* _Your assignment_
Emit the data below verbatim, stripping out any pictures.

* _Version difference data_
◆ ◆ ◆ ◆ ◆ ◆ ◆

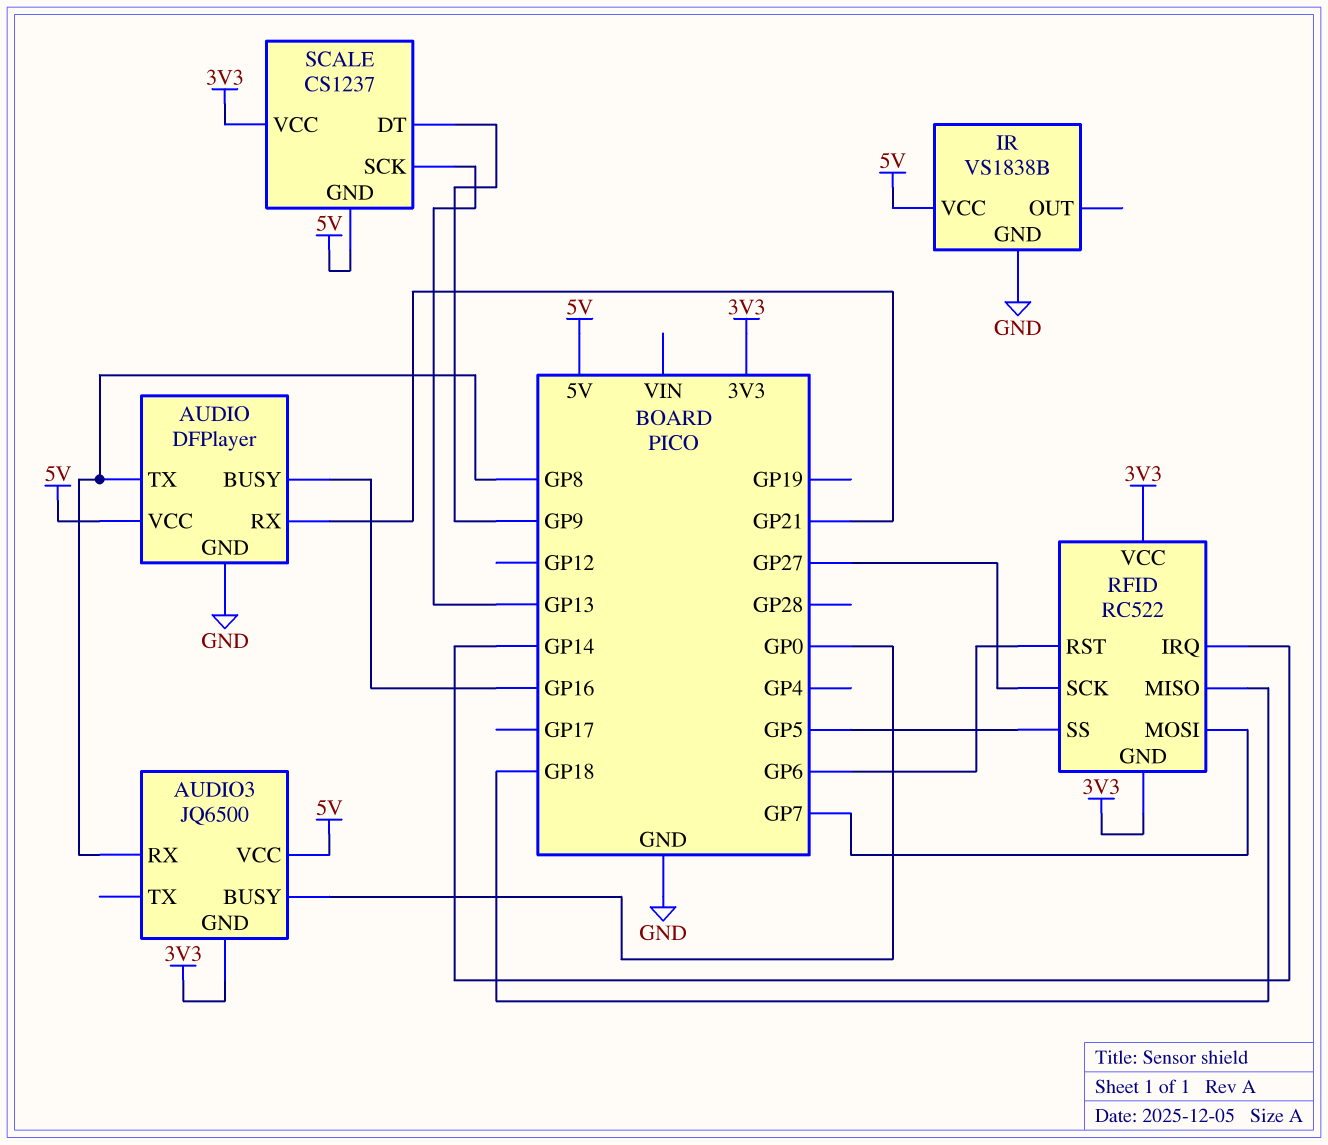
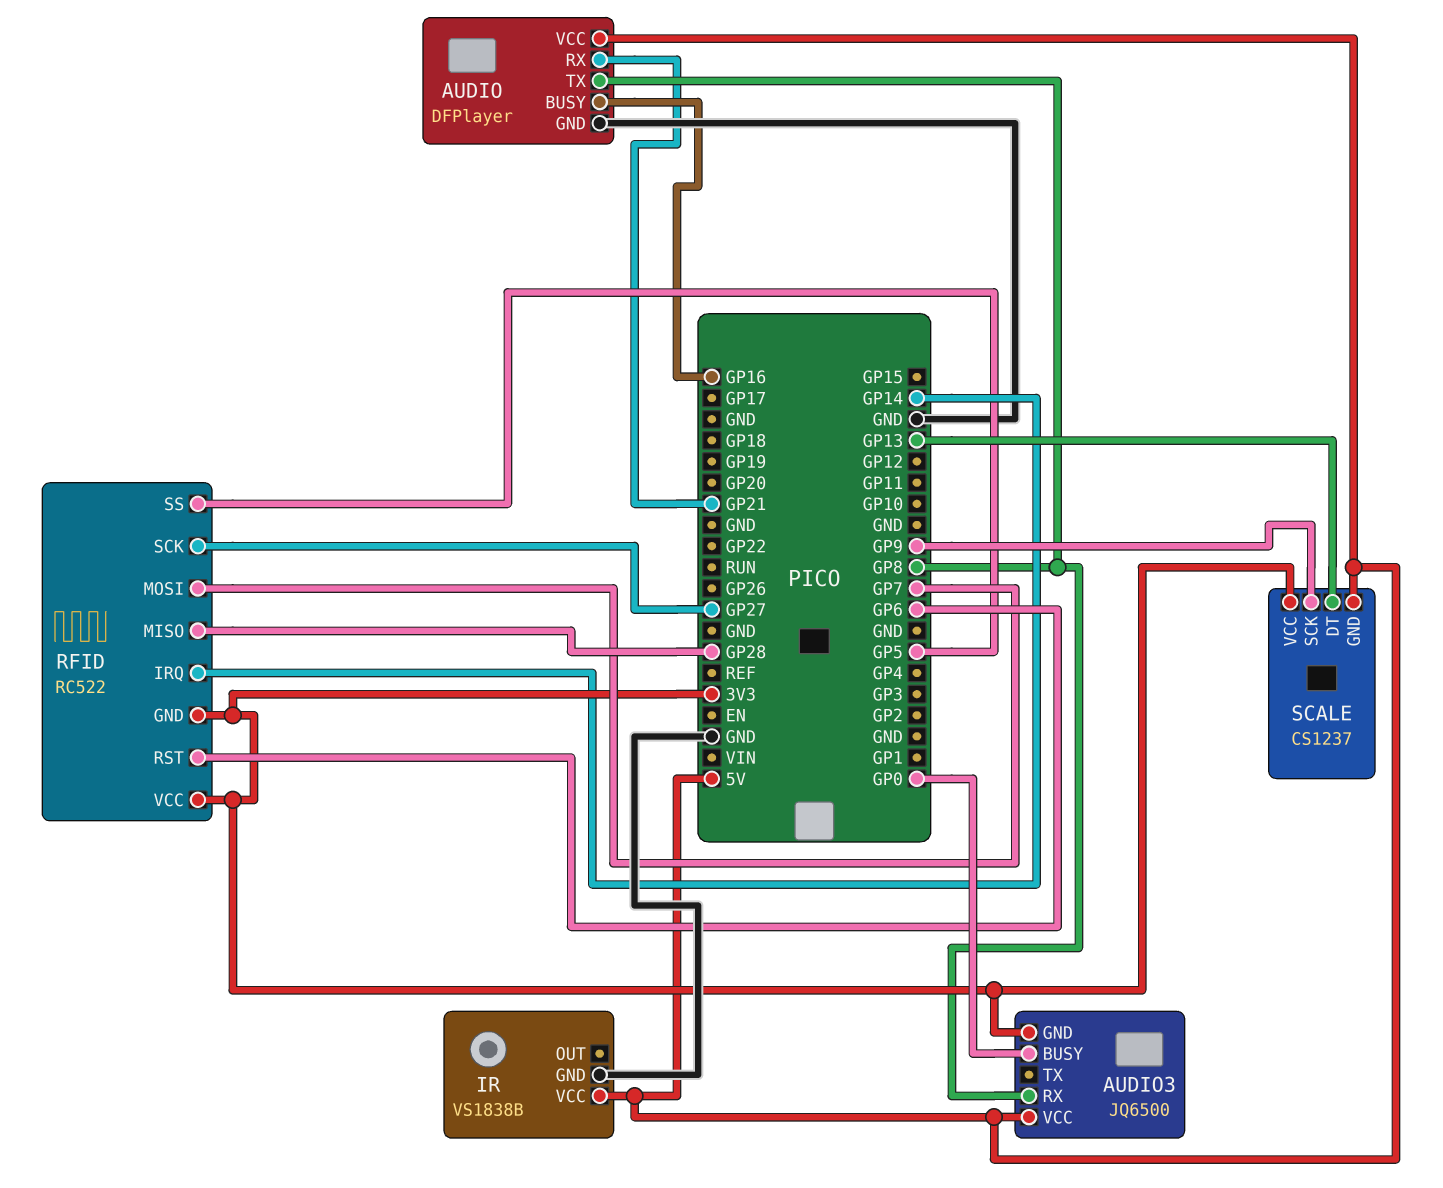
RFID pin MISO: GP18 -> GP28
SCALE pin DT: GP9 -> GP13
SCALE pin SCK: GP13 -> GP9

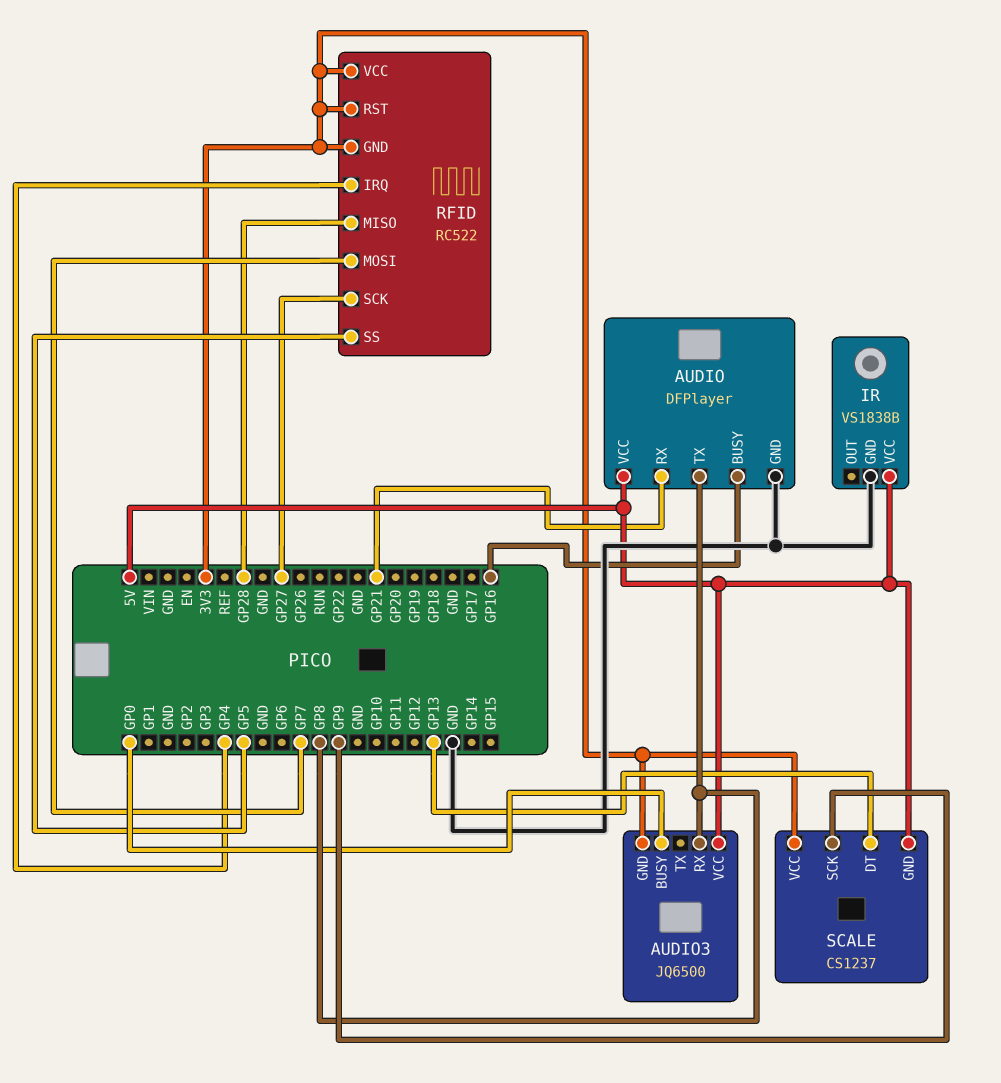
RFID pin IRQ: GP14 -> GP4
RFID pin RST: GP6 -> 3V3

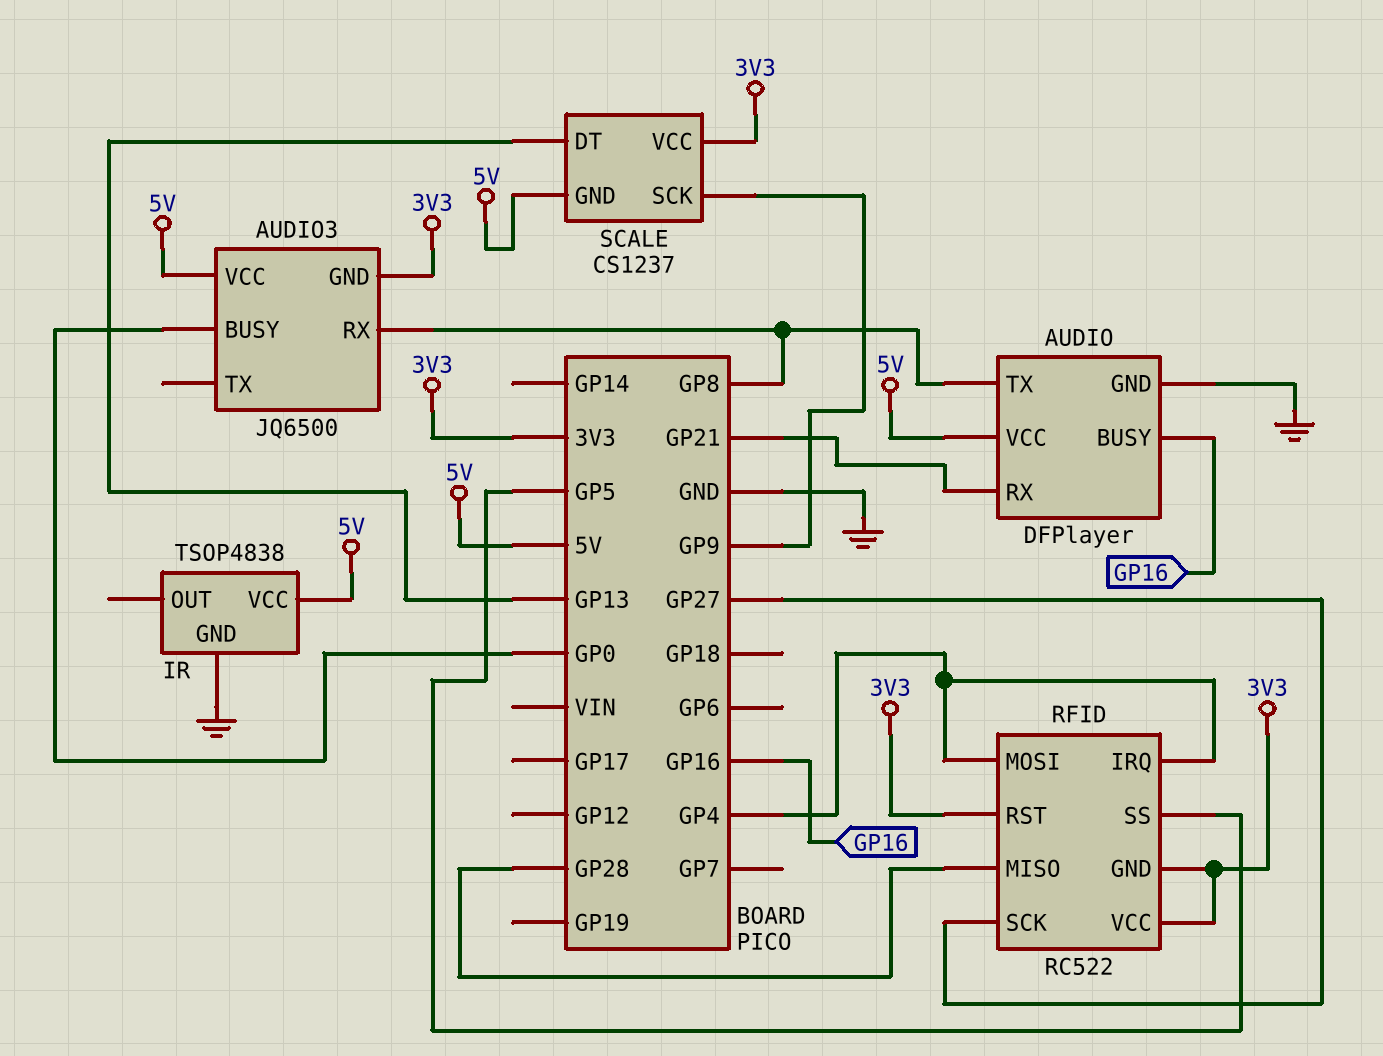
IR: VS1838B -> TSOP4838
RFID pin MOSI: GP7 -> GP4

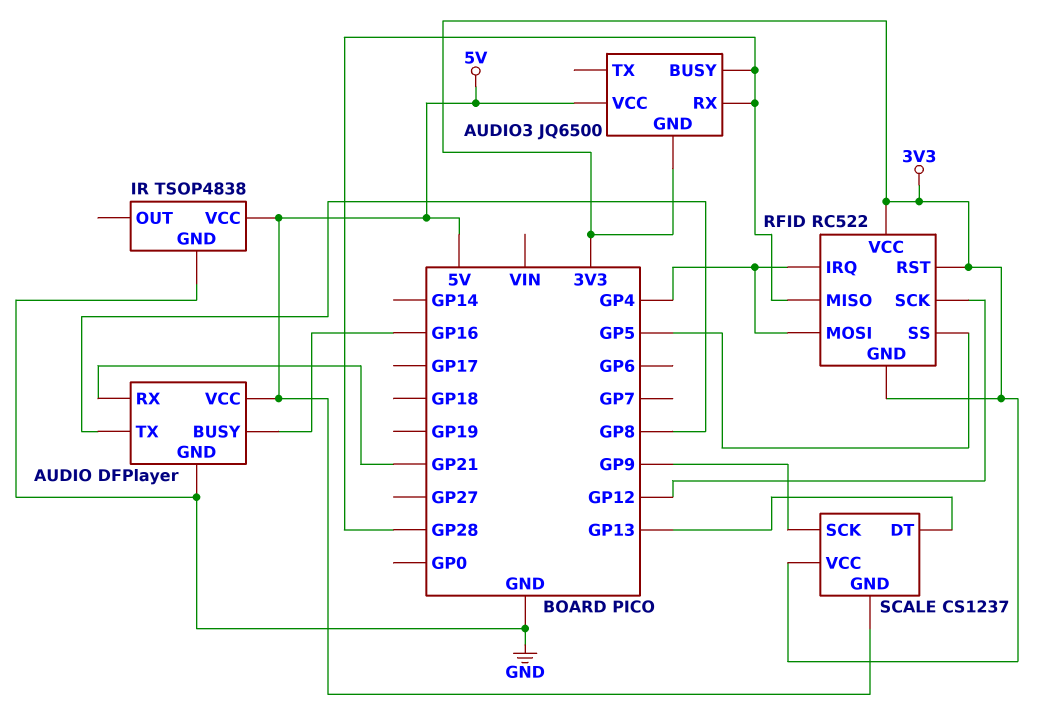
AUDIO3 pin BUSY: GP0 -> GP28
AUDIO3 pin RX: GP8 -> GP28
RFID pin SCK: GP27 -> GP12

◆ ◆ ◆ ◆ ◆ ◆ ◆

* _Solution below_
RFID pin MISO: GP18 -> GP28
SCALE pin DT: GP9 -> GP13
SCALE pin SCK: GP13 -> GP9

RFID pin IRQ: GP14 -> GP4
RFID pin RST: GP6 -> 3V3

IR: VS1838B -> TSOP4838
RFID pin MOSI: GP7 -> GP4

AUDIO3 pin BUSY: GP0 -> GP28
AUDIO3 pin RX: GP8 -> GP28
RFID pin SCK: GP27 -> GP12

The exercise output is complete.